■ Required action
Return each entry word for word and skip its pictures.

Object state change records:
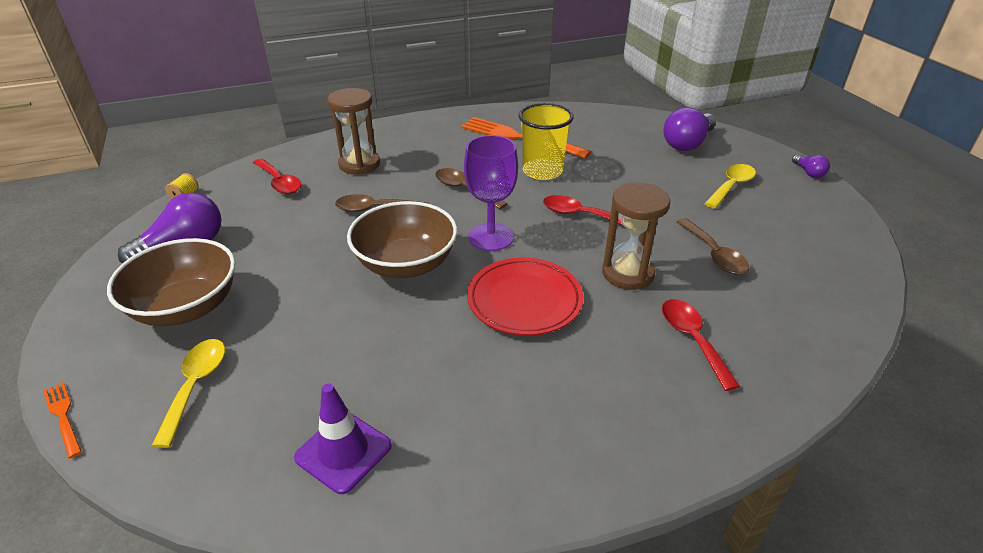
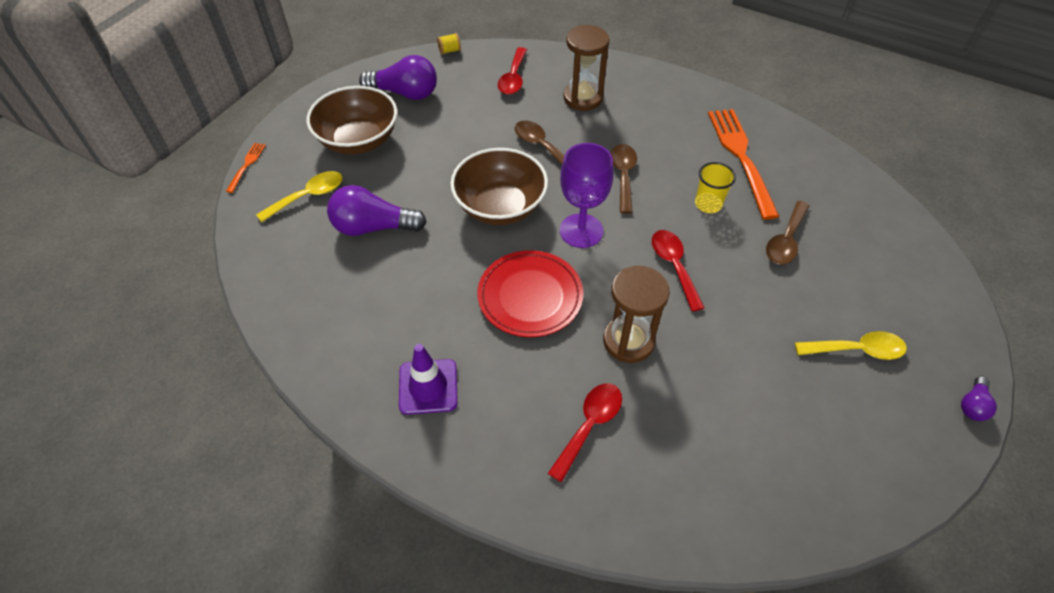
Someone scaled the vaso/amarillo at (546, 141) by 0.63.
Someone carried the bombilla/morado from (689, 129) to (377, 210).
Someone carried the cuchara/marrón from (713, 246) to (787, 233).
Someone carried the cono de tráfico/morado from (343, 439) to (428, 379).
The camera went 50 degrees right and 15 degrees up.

■ Result for this exercise
Someone scaled the vaso/amarillo at (546, 141) by 0.63.
Someone carried the bombilla/morado from (689, 129) to (377, 210).
Someone carried the cuchara/marrón from (713, 246) to (787, 233).
Someone carried the cono de tráfico/morado from (343, 439) to (428, 379).
The camera went 50 degrees right and 15 degrees up.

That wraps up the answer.